Problem: Within the listing below, the lines to output run from the one containing "C9: 680uF (plus" through the one containing "U3 pin V-: VCC -> 0V"; copy them exactly and nothing else.

Record extracts:

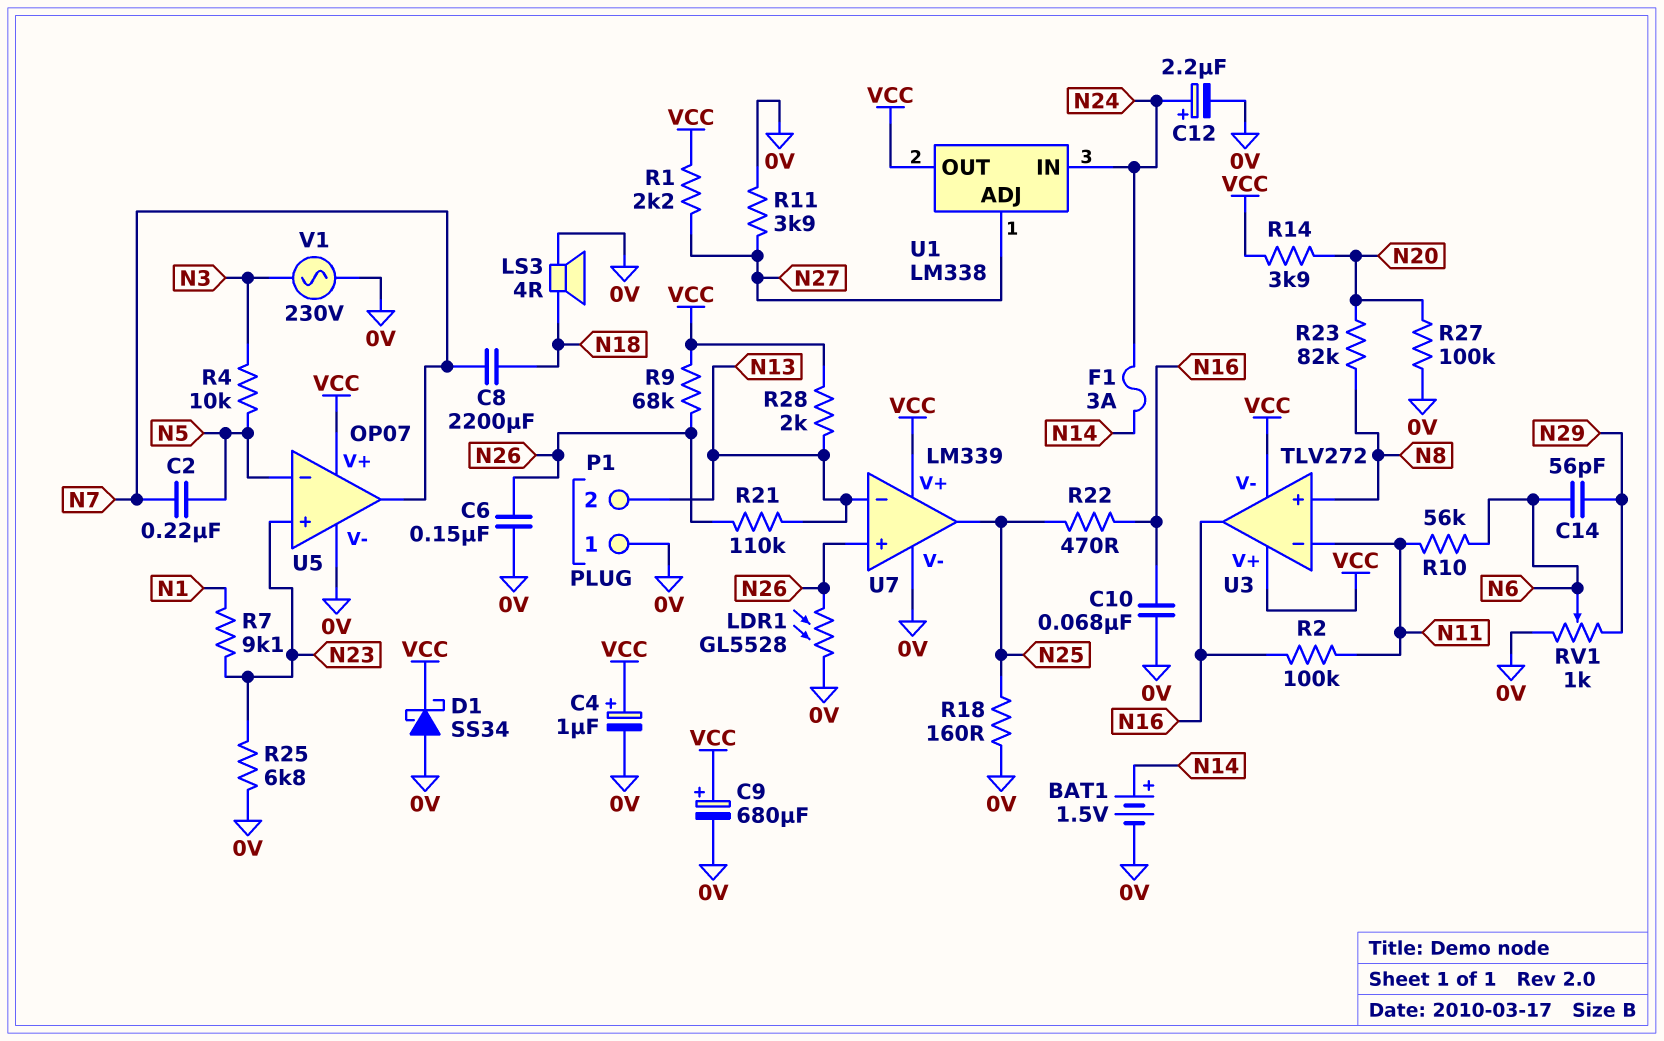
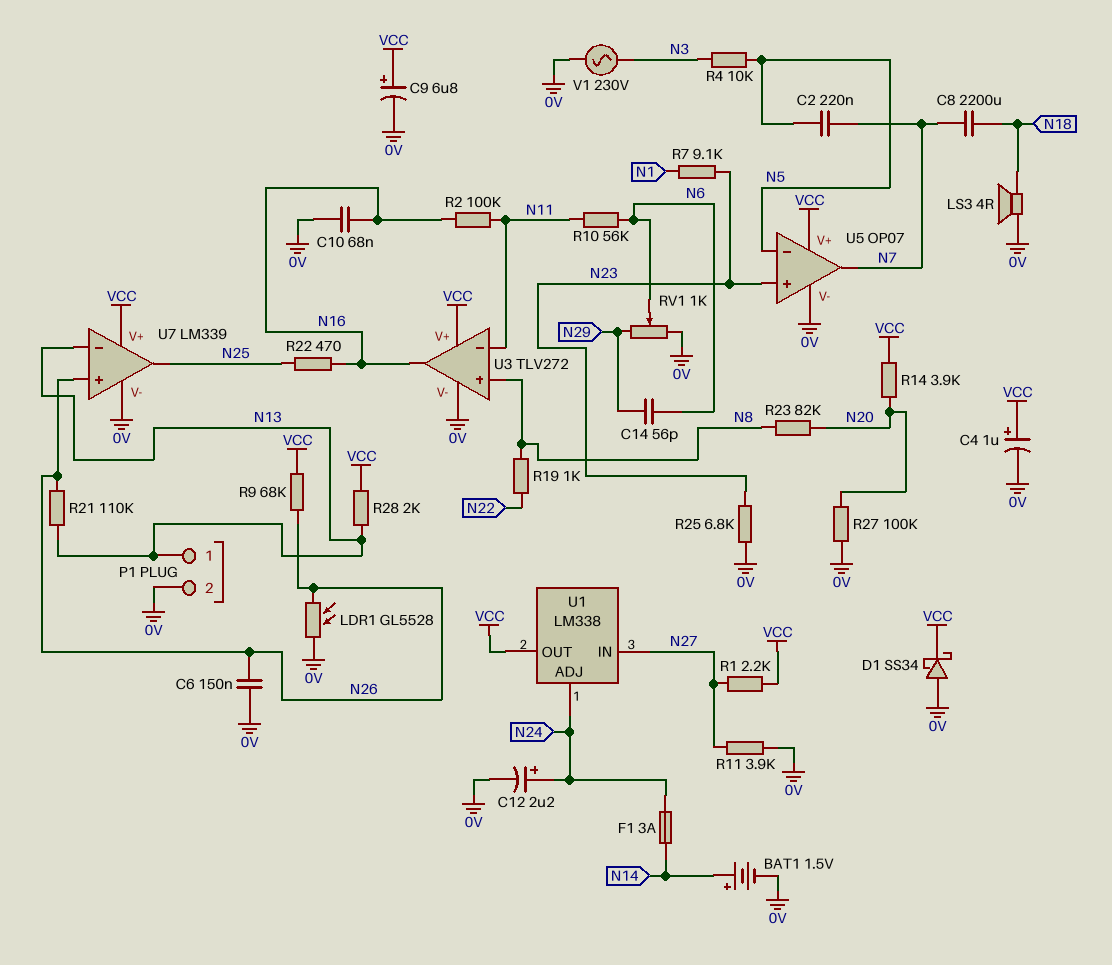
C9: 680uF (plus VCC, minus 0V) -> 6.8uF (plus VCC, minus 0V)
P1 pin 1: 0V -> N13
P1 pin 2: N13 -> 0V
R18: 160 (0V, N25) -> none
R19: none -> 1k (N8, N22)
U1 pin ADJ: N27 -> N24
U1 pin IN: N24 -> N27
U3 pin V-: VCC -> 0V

--

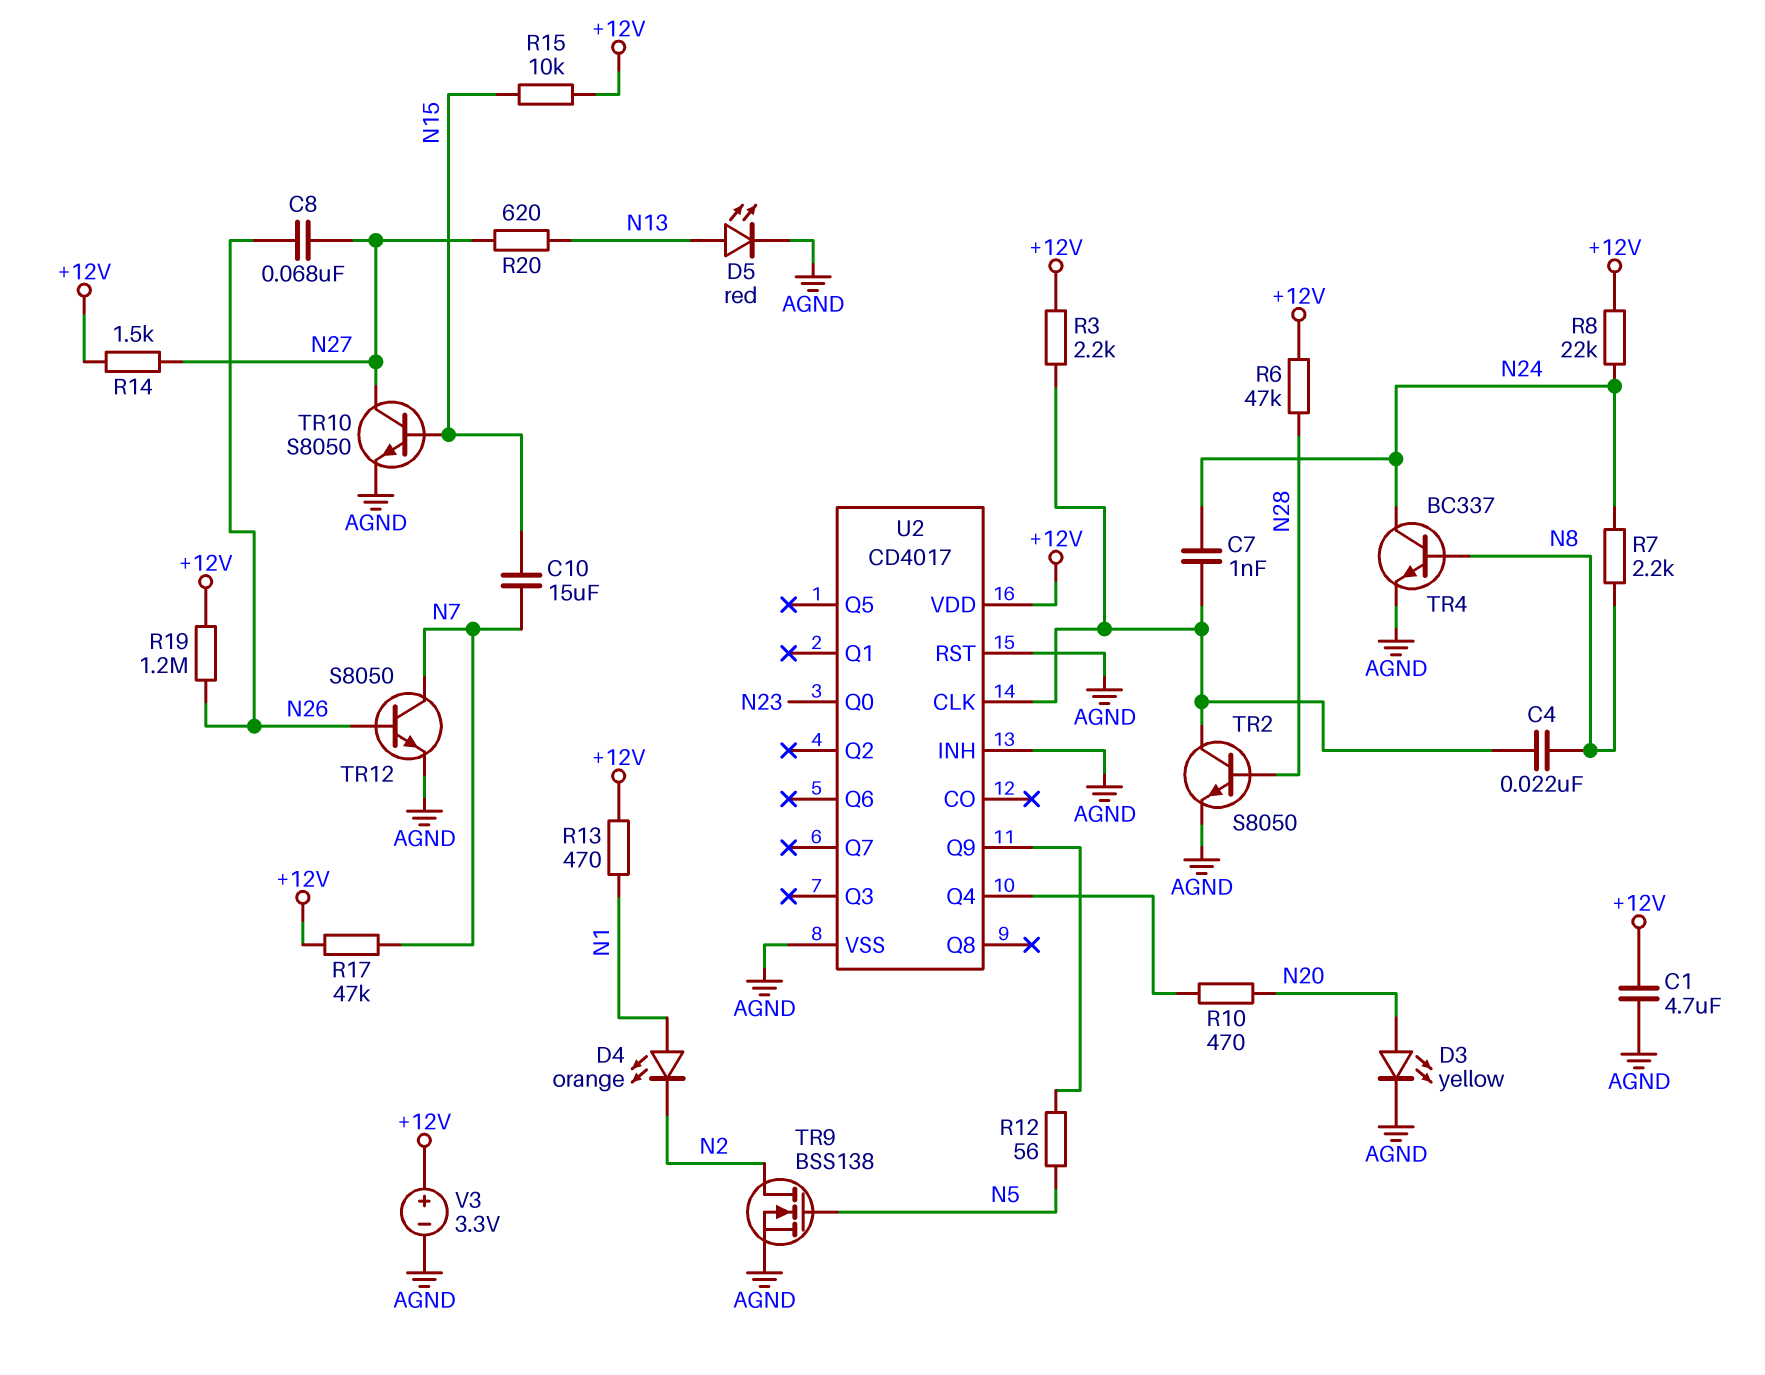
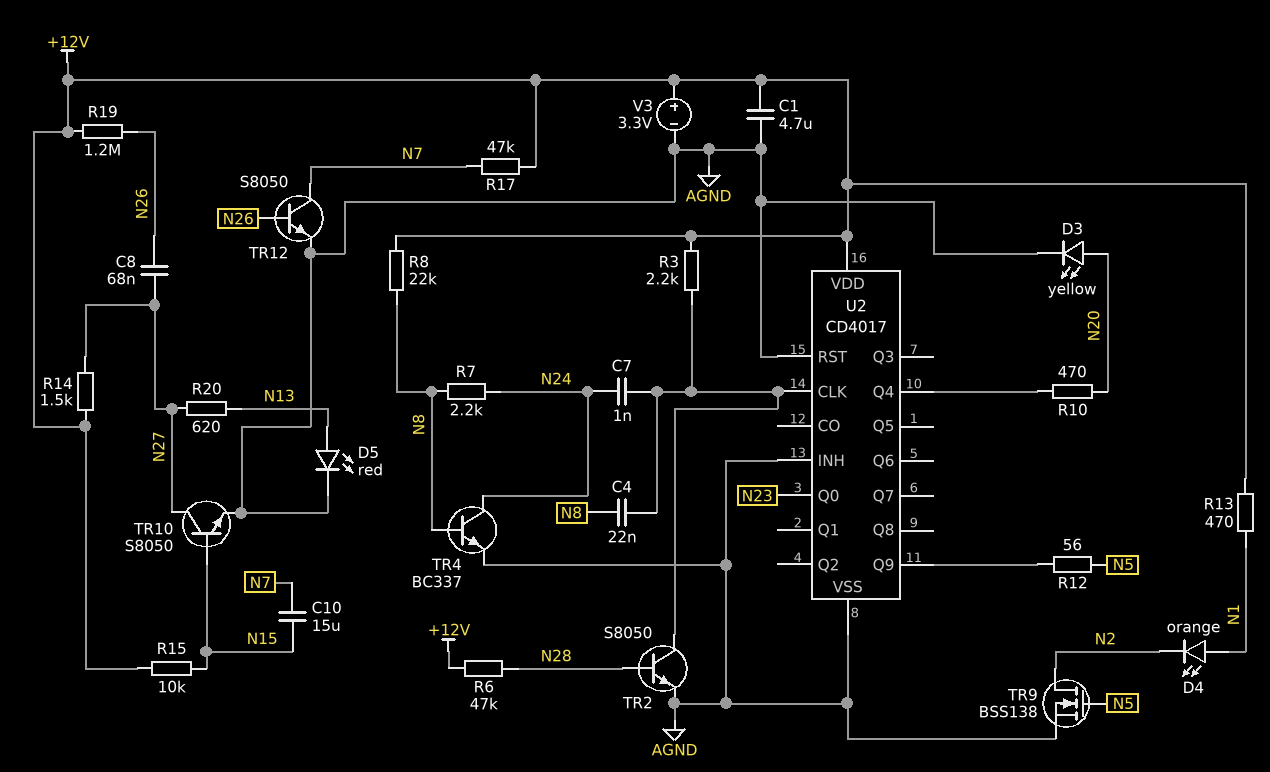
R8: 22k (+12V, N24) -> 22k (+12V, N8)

==

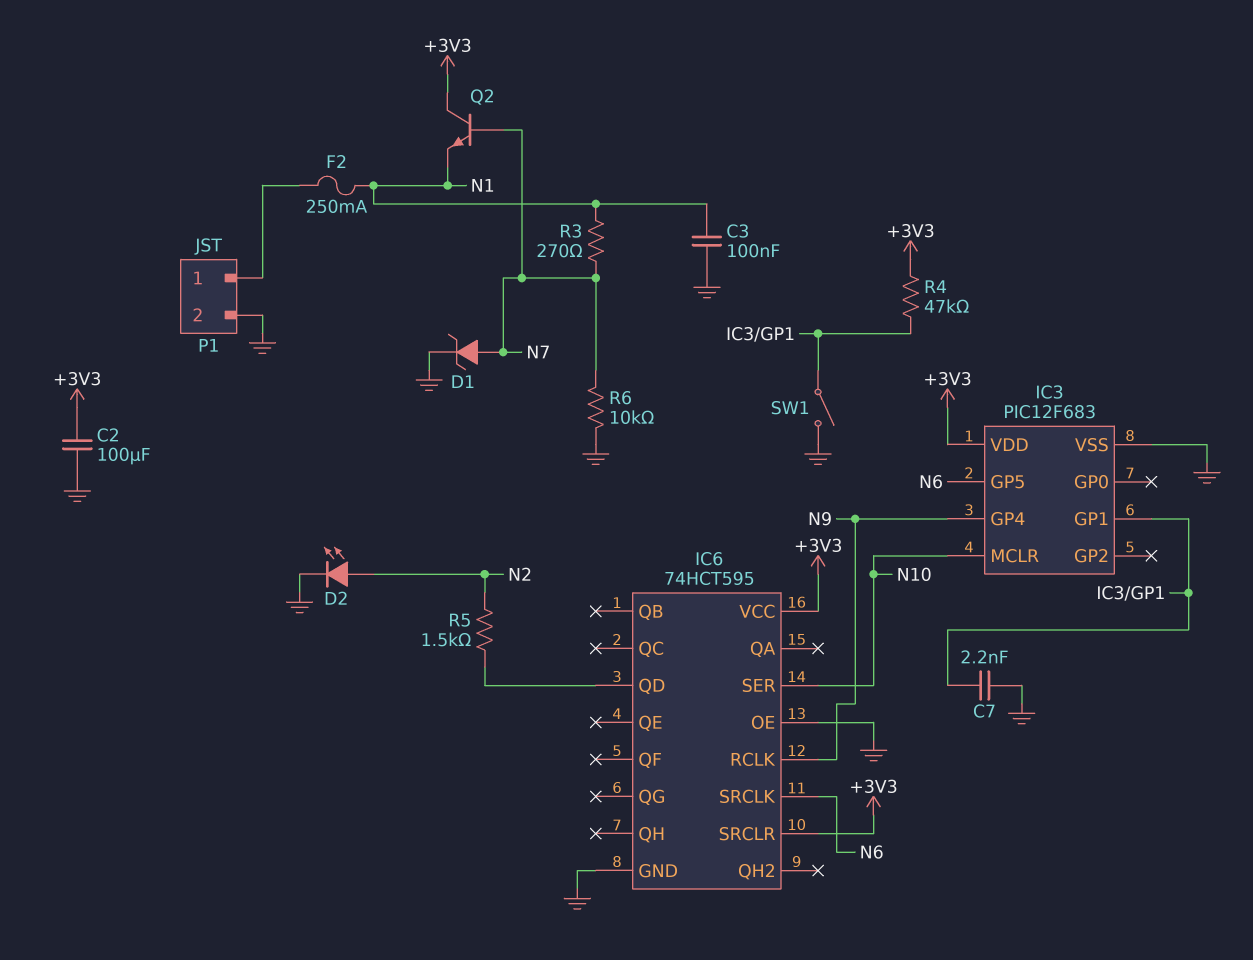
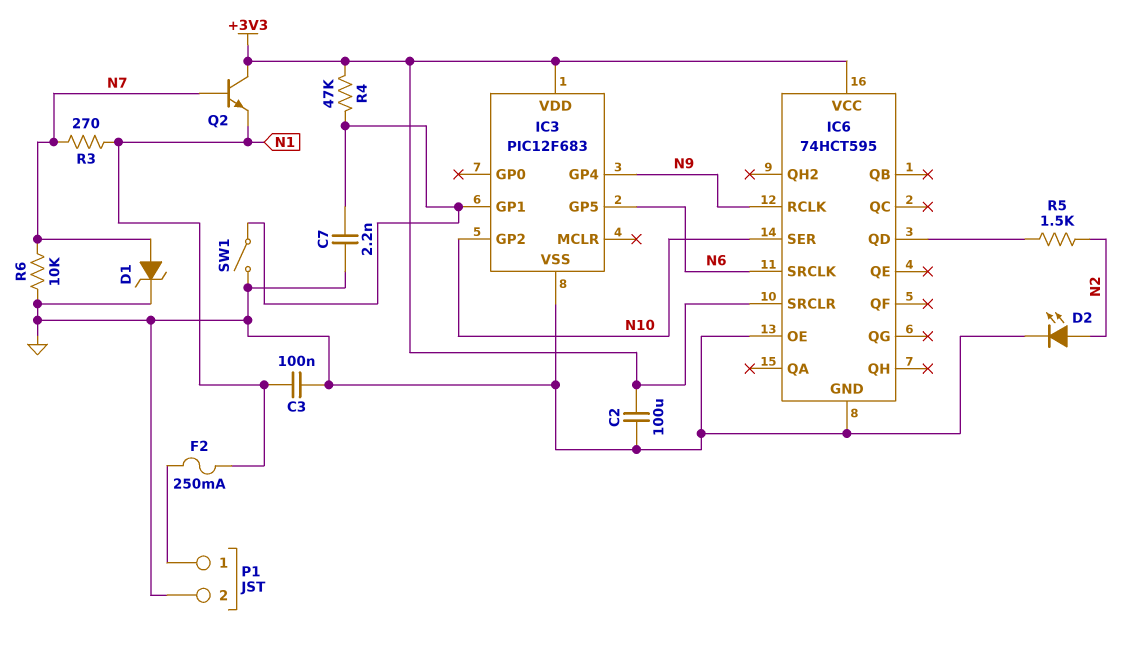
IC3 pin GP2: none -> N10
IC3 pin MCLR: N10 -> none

Result for this exercise:
C9: 680uF (plus VCC, minus 0V) -> 6.8uF (plus VCC, minus 0V)
P1 pin 1: 0V -> N13
P1 pin 2: N13 -> 0V
R18: 160 (0V, N25) -> none
R19: none -> 1k (N8, N22)
U1 pin ADJ: N27 -> N24
U1 pin IN: N24 -> N27
U3 pin V-: VCC -> 0V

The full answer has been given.